The records are set out below this line. Return exactly the lines from the one containing "U107 pin IN: N020 -> +3V3" through the last, and exclude the pictures.

· · ·

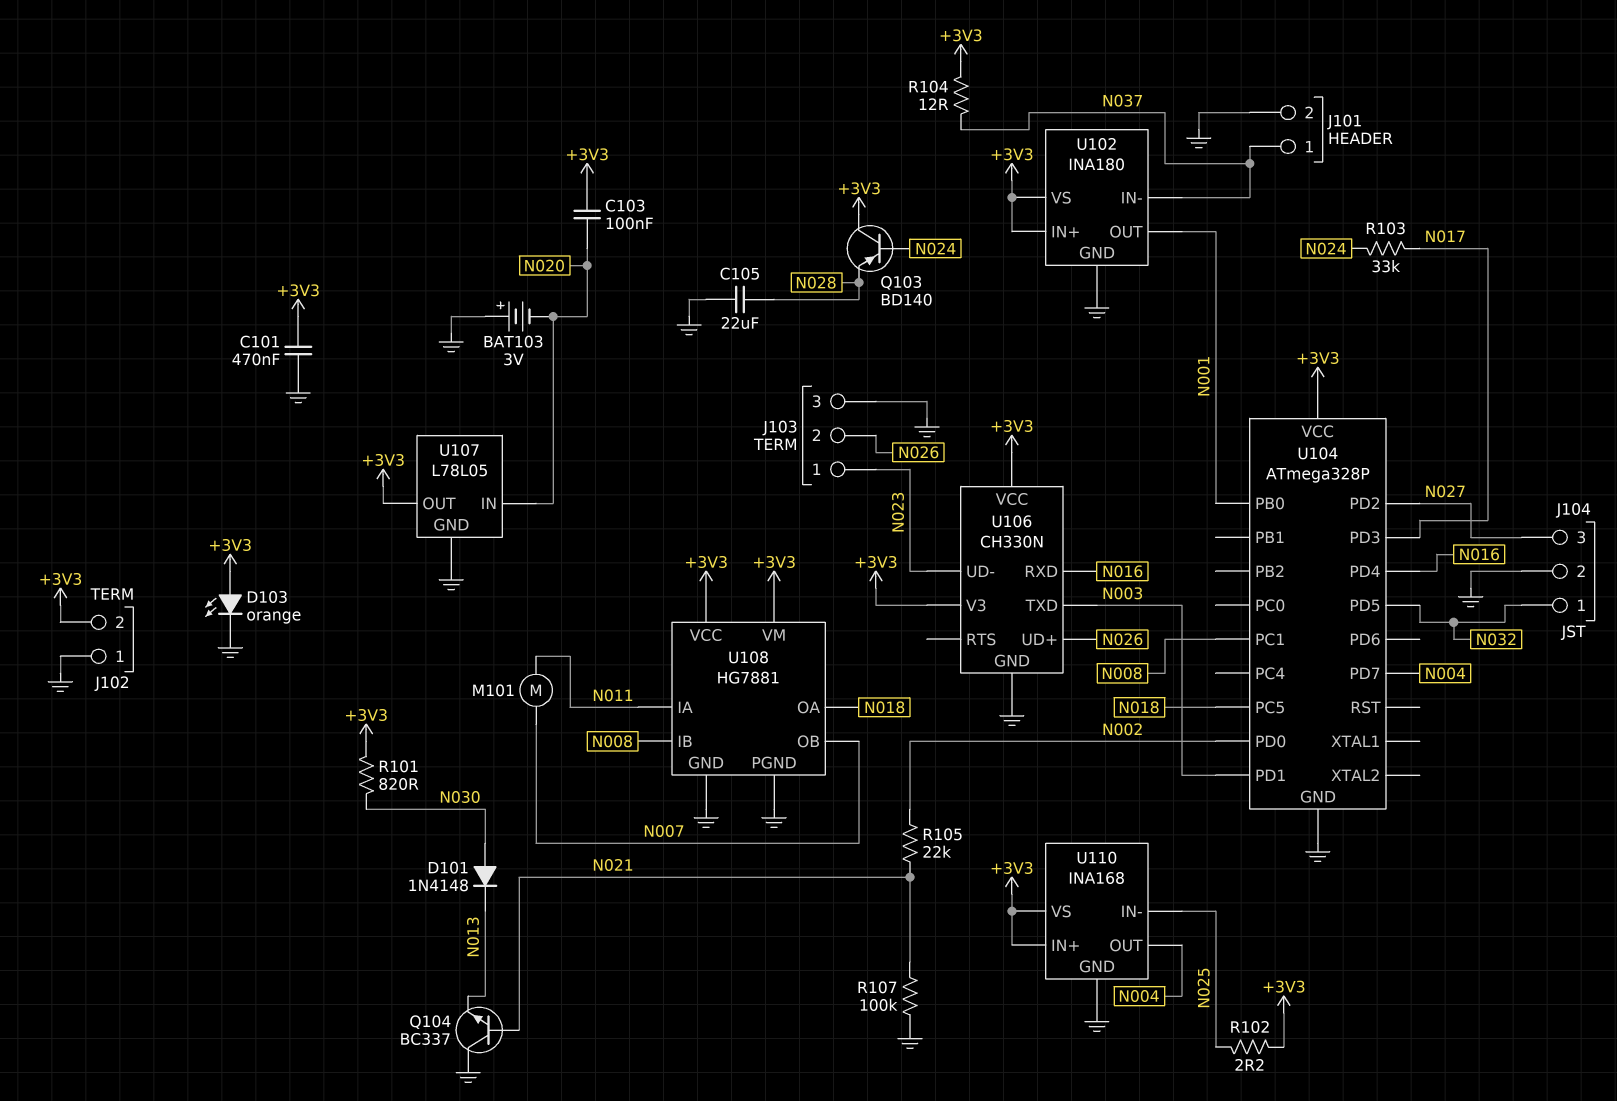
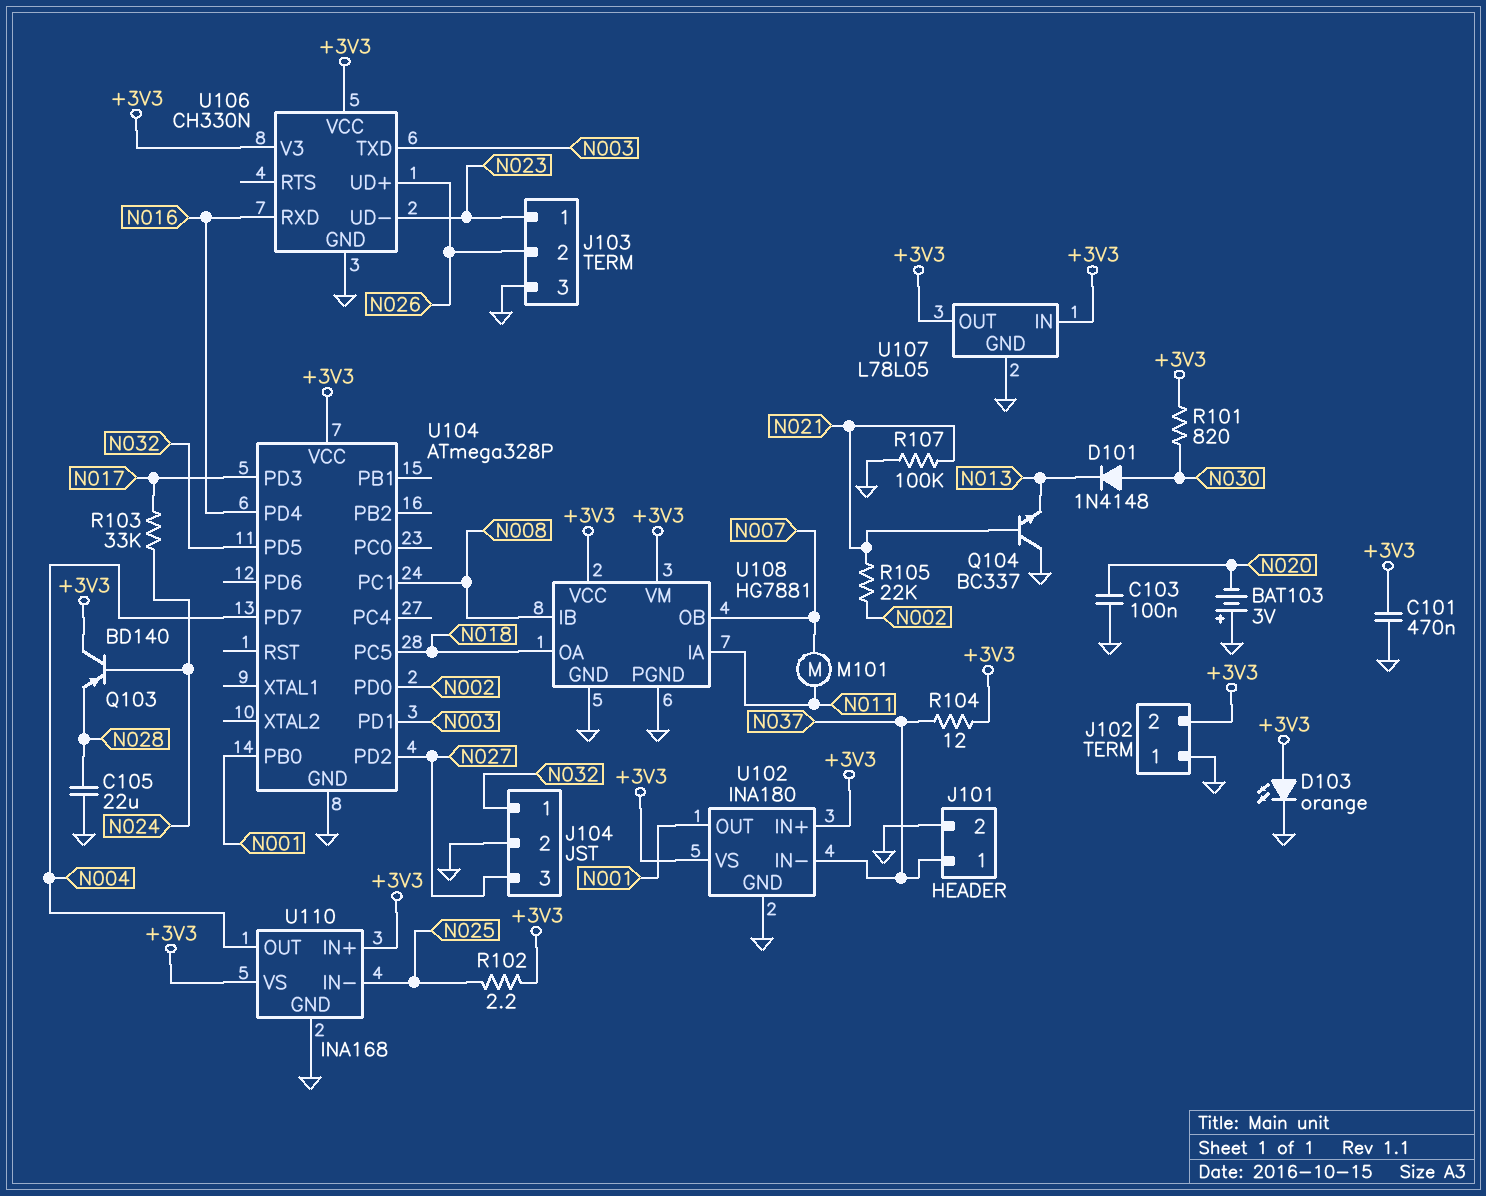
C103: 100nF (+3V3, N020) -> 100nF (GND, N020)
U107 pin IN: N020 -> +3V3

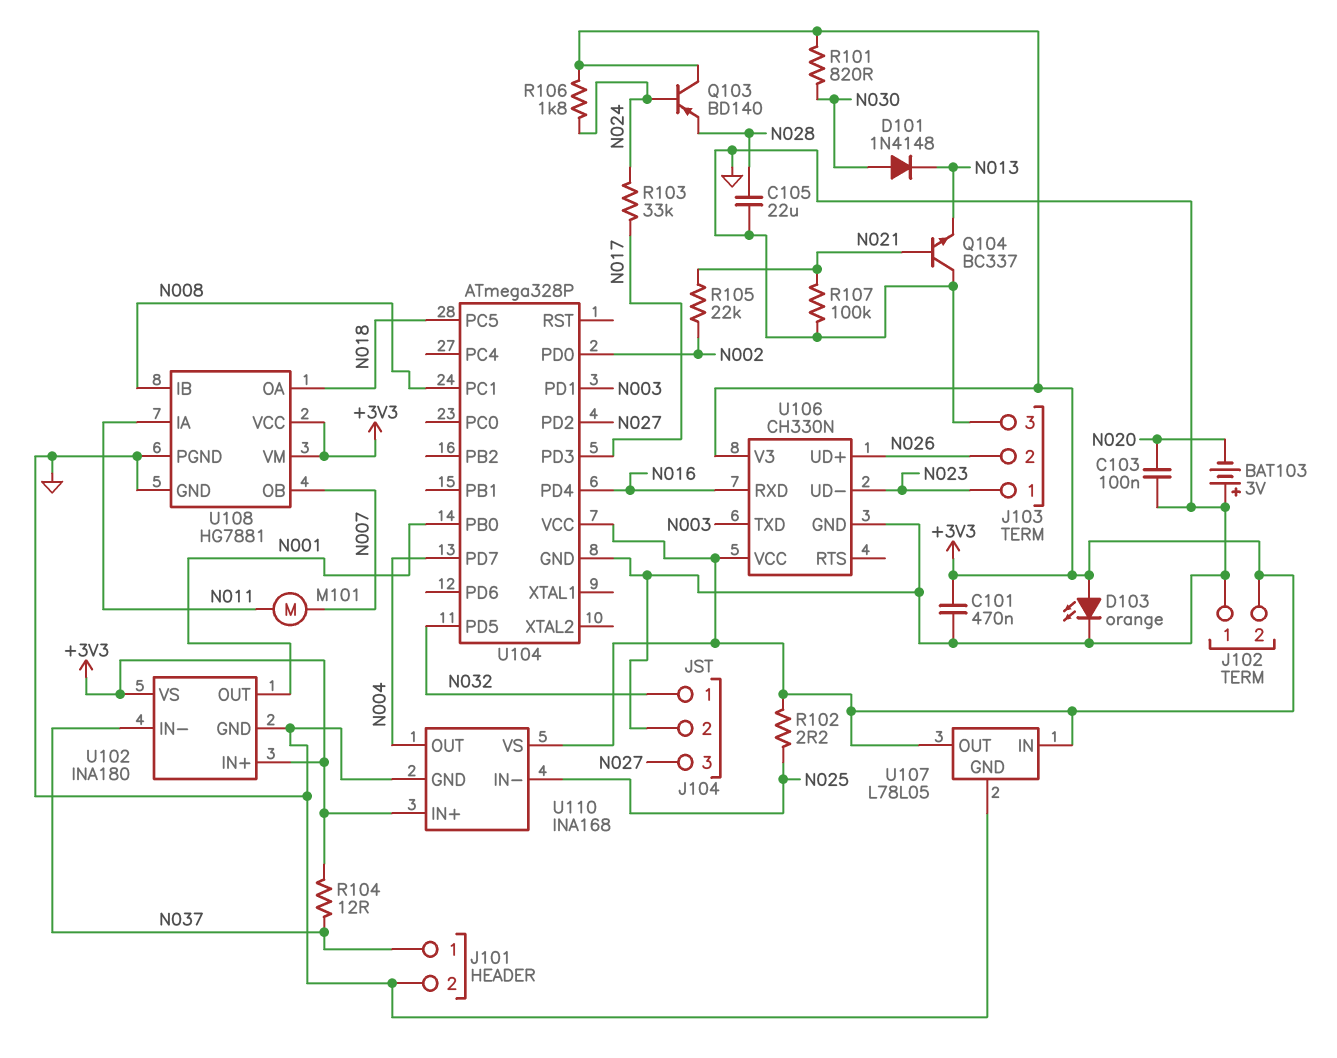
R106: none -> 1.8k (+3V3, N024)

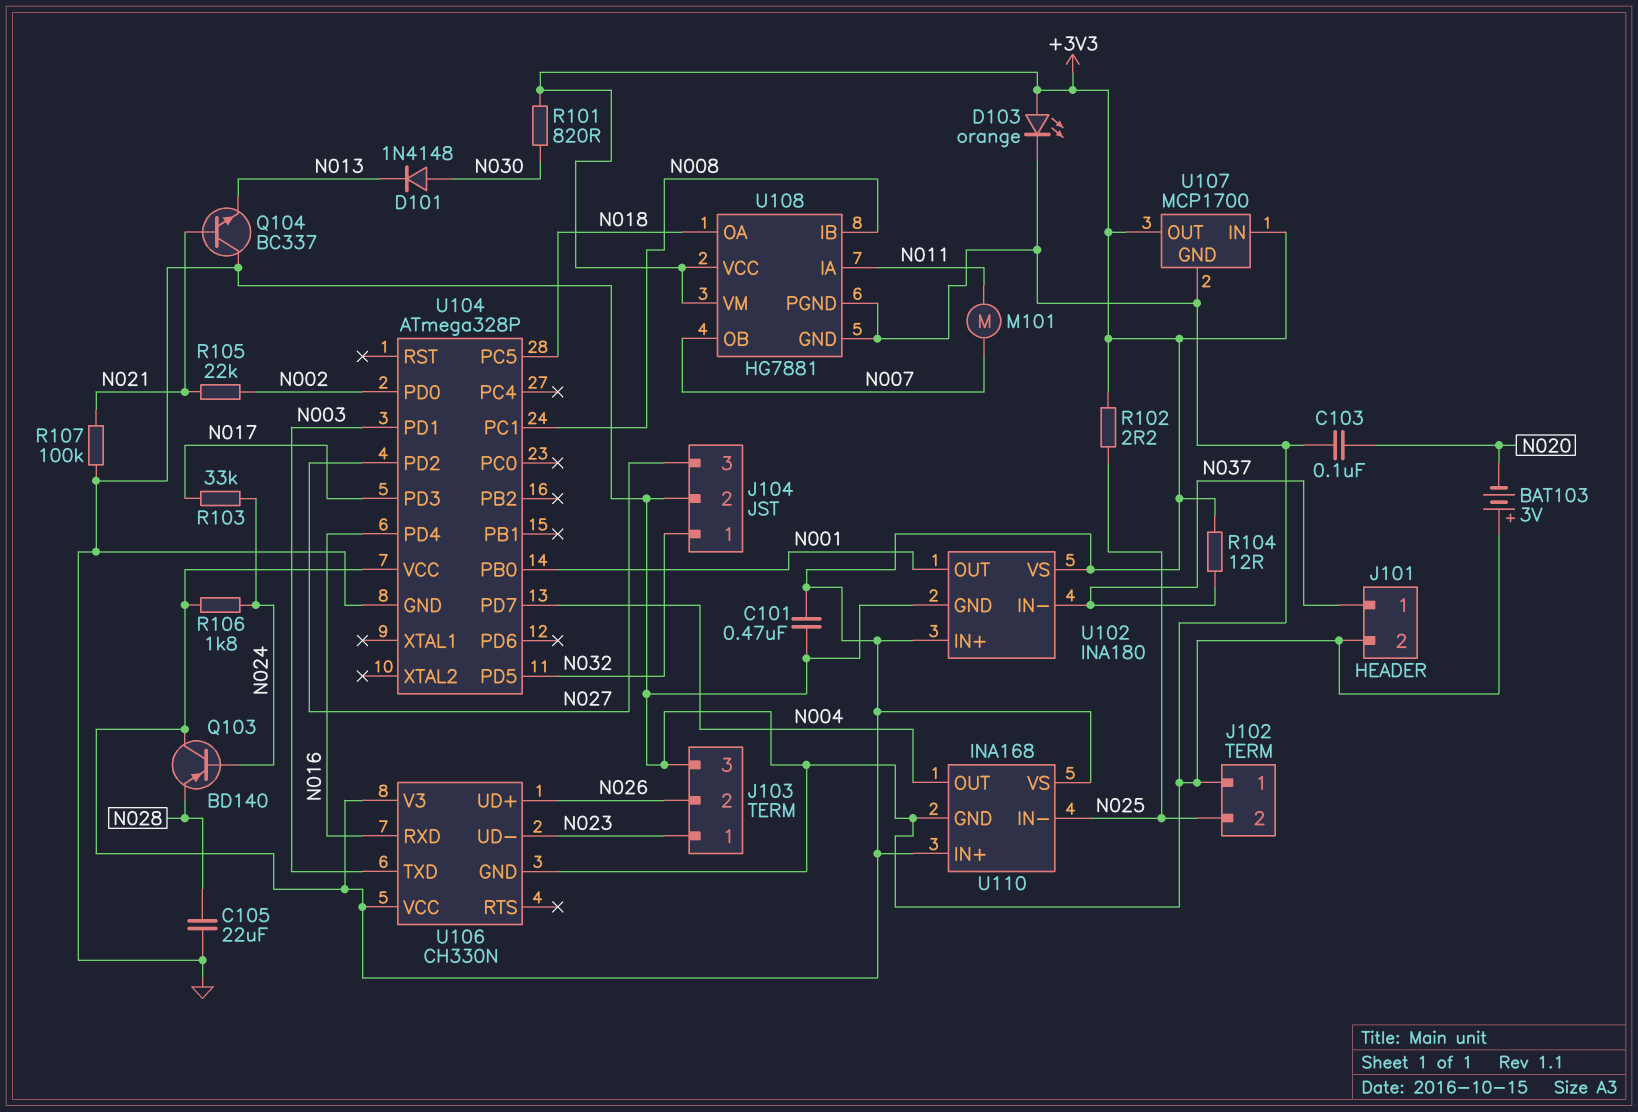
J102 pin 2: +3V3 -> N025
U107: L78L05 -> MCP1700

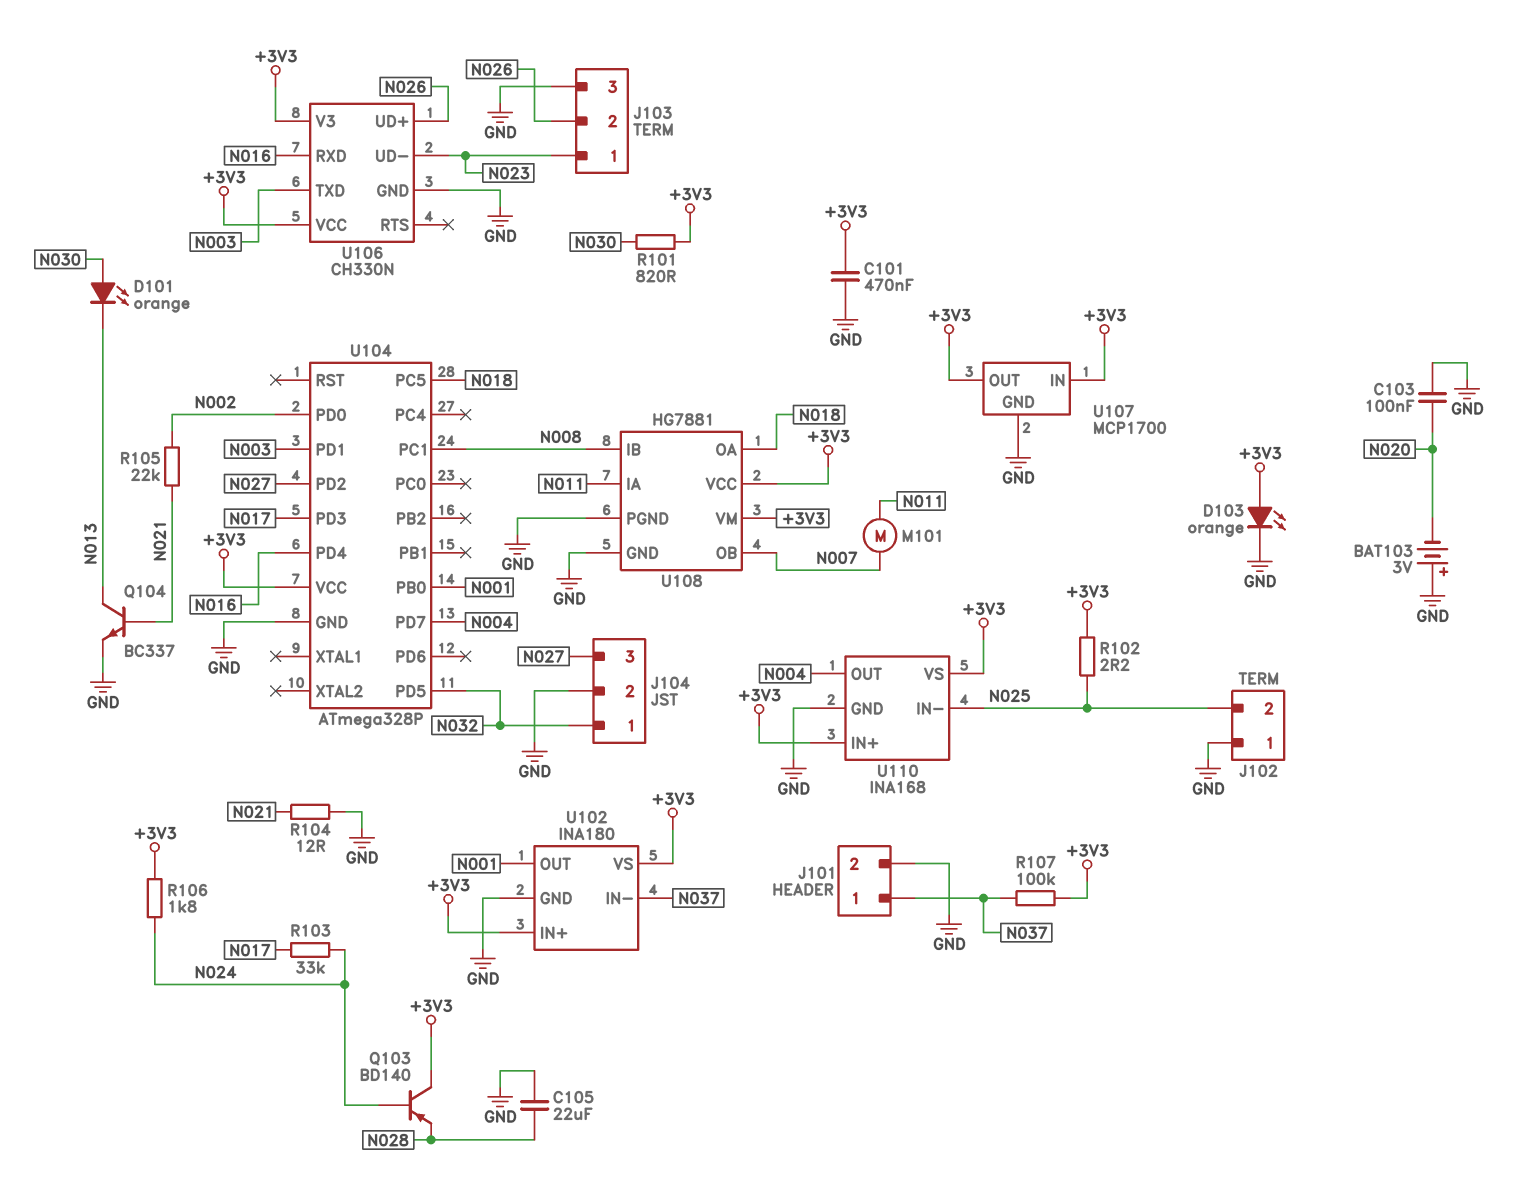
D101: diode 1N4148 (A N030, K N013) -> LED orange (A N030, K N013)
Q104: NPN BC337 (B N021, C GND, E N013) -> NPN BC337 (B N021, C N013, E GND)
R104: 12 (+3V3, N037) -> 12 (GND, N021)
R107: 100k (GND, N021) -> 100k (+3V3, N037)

· · ·

** Written solution **
U107 pin IN: N020 -> +3V3

R106: none -> 1.8k (+3V3, N024)

J102 pin 2: +3V3 -> N025
U107: L78L05 -> MCP1700

D101: diode 1N4148 (A N030, K N013) -> LED orange (A N030, K N013)
Q104: NPN BC337 (B N021, C GND, E N013) -> NPN BC337 (B N021, C N013, E GND)
R104: 12 (+3V3, N037) -> 12 (GND, N021)
R107: 100k (GND, N021) -> 100k (+3V3, N037)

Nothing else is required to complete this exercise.